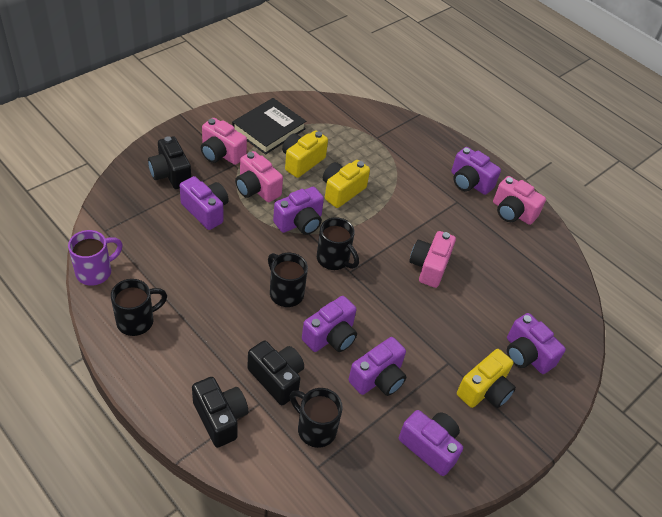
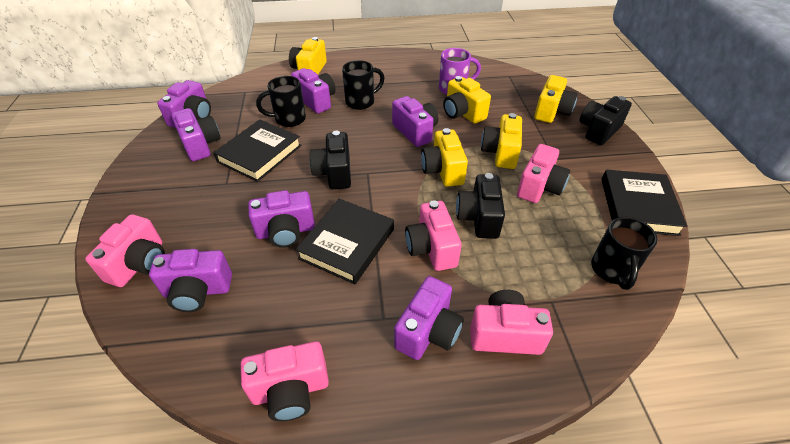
black book: 1 -> 3
black mug: 4 -> 3
pink camera: 4 -> 5
yellow camera: 3 -> 5

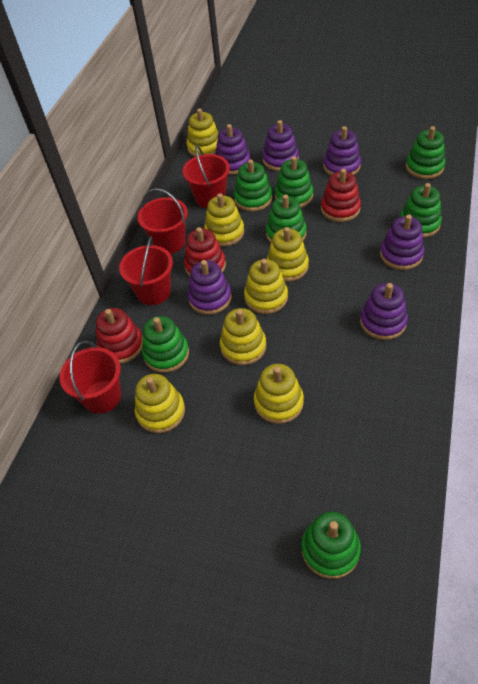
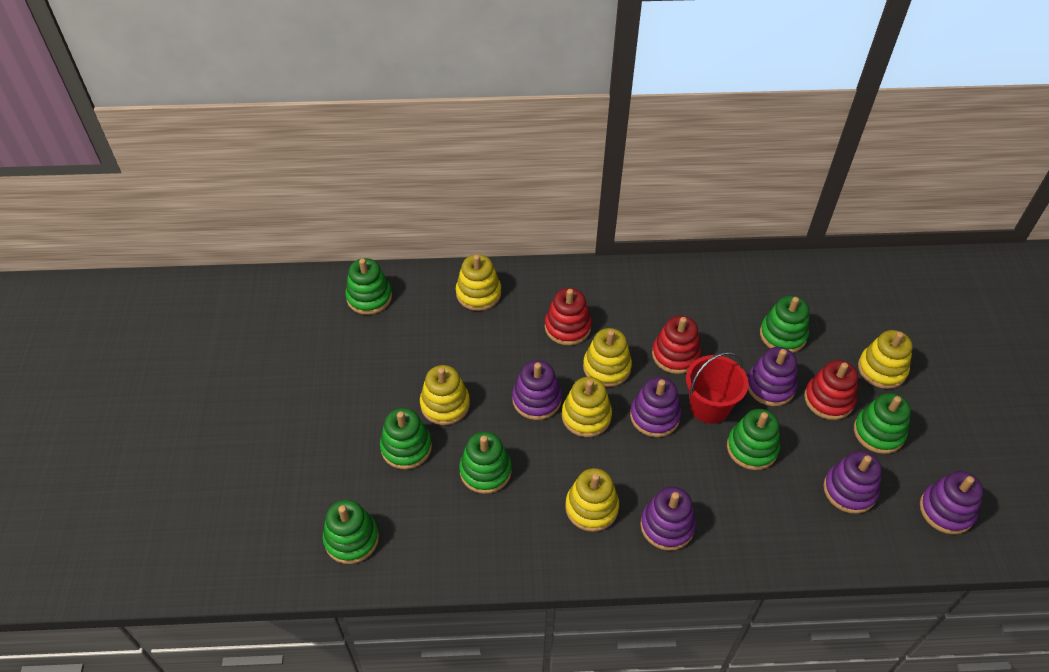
red bucket: 4 -> 1
yellow stacking toy: 7 -> 6

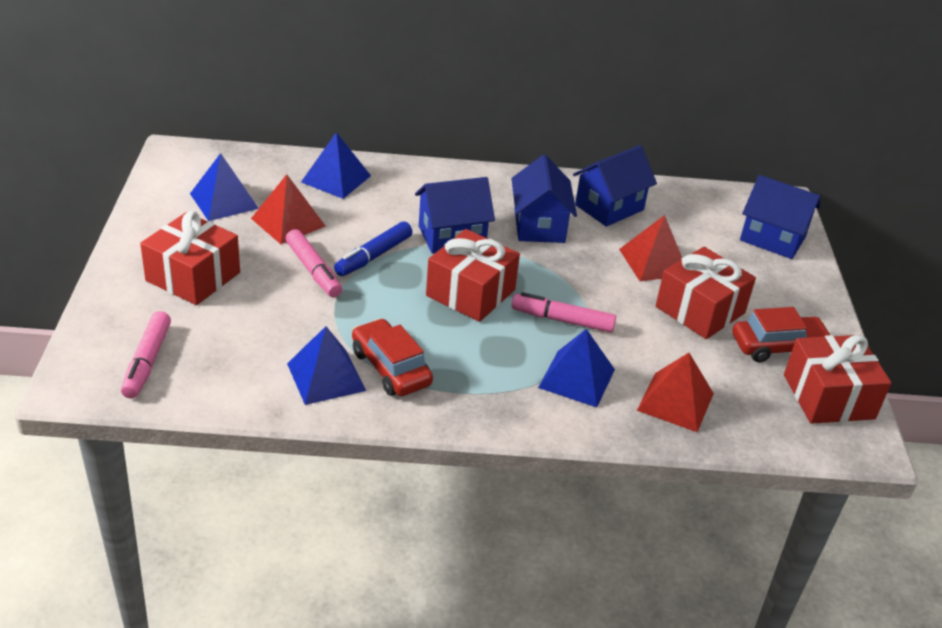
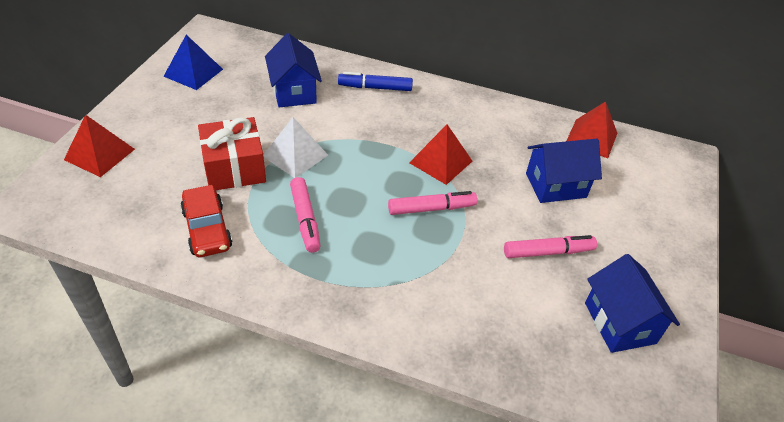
blue house: 4 -> 3
blue pyramid: 4 -> 1
red car: 2 -> 1
red gift: 4 -> 1
white pyramid: 0 -> 1

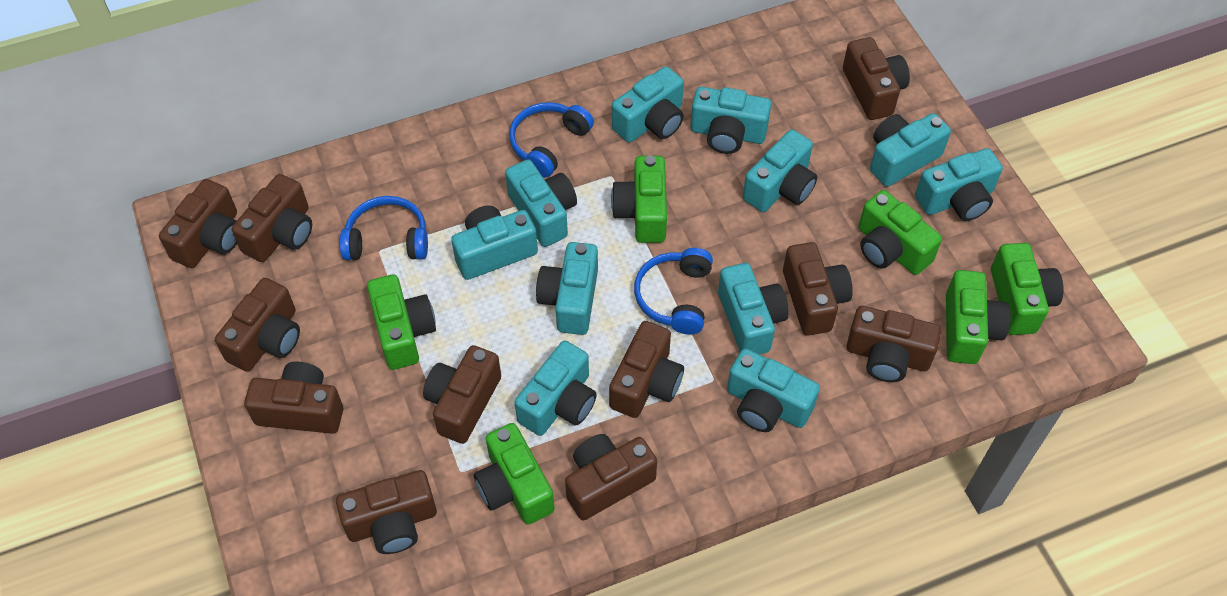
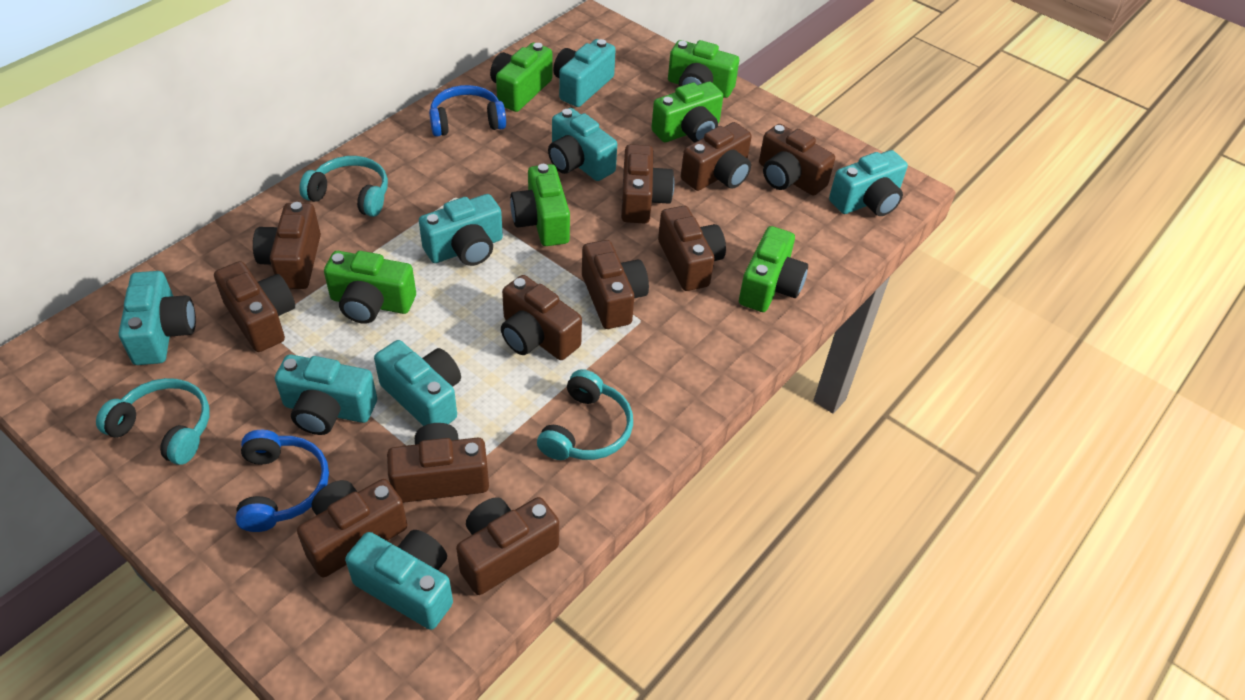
blue headphones: 3 -> 2
turquoise camera: 11 -> 8
turquoise headphones: 0 -> 3

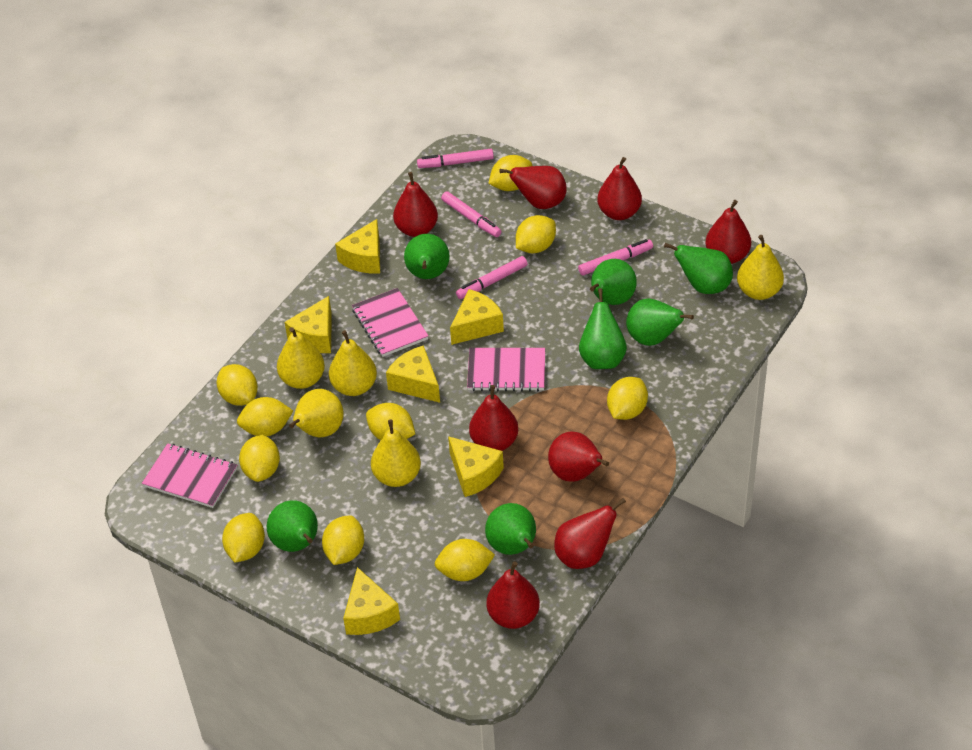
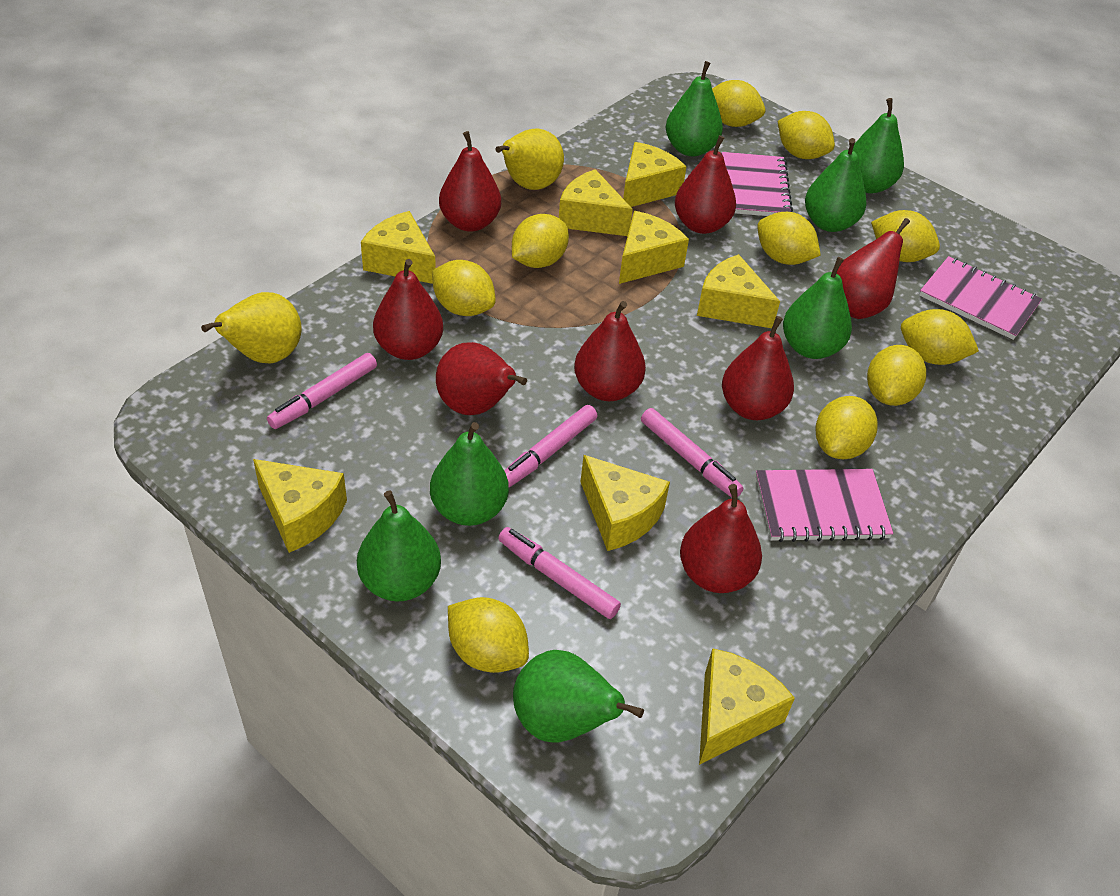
yellow cheese: 6 -> 8
yellow pear: 5 -> 2

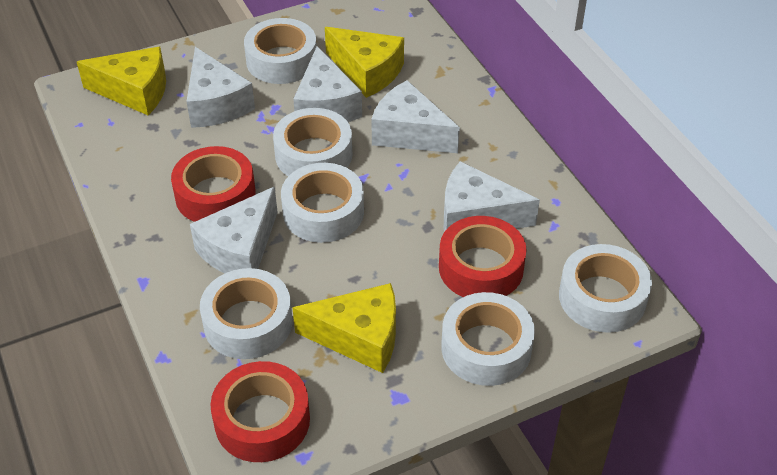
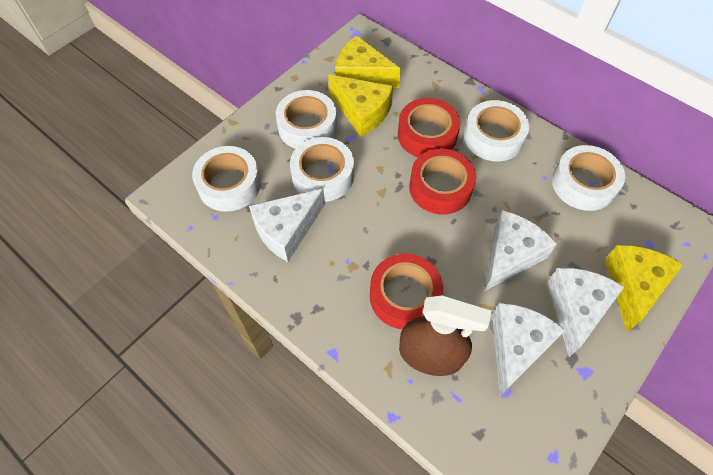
brown spray bottle: 0 -> 1
white cheese: 5 -> 4
white tape: 6 -> 5

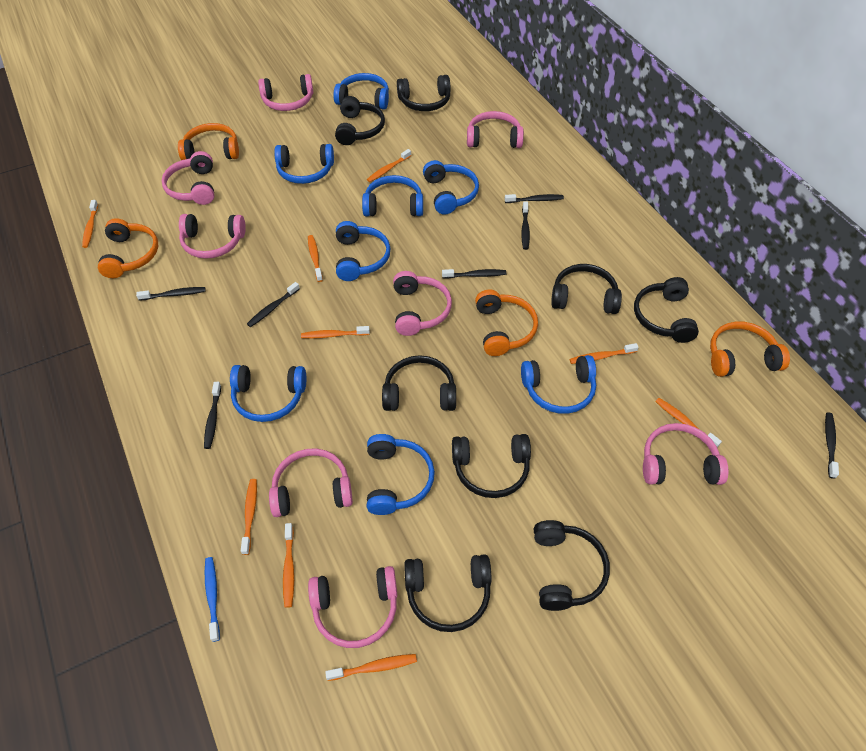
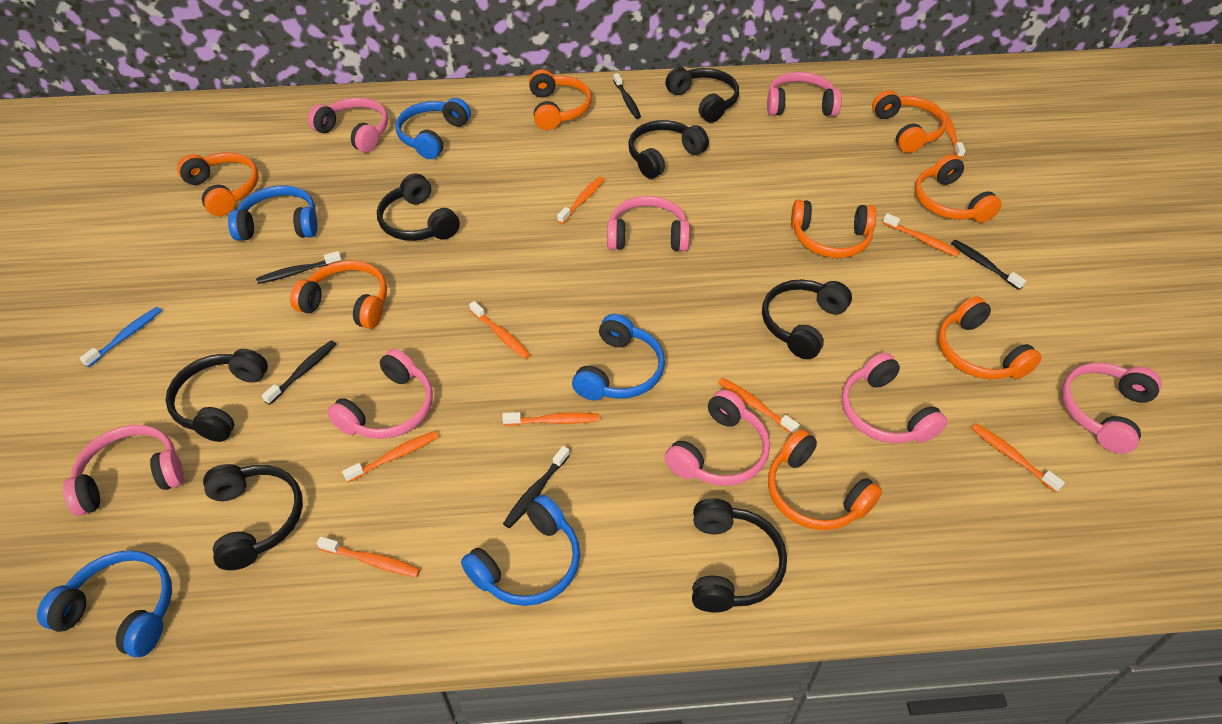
black headphones: 8 -> 7
black toothbrush: 7 -> 5
blue headphones: 8 -> 5
orange headphones: 4 -> 8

*PROBLEM STATEMENT*: Take the lines from the one that contains "red car: 2 -> 1" through the last line of the material above and reproduce them exactly, leaving out any pictures.

*EXPECTED OUTPUT*:
red car: 2 -> 1
red gift: 4 -> 1
white pyramid: 0 -> 1

blue headphones: 3 -> 2
turquoise camera: 11 -> 8
turquoise headphones: 0 -> 3

yellow cheese: 6 -> 8
yellow pear: 5 -> 2

brown spray bottle: 0 -> 1
white cheese: 5 -> 4
white tape: 6 -> 5

black headphones: 8 -> 7
black toothbrush: 7 -> 5
blue headphones: 8 -> 5
orange headphones: 4 -> 8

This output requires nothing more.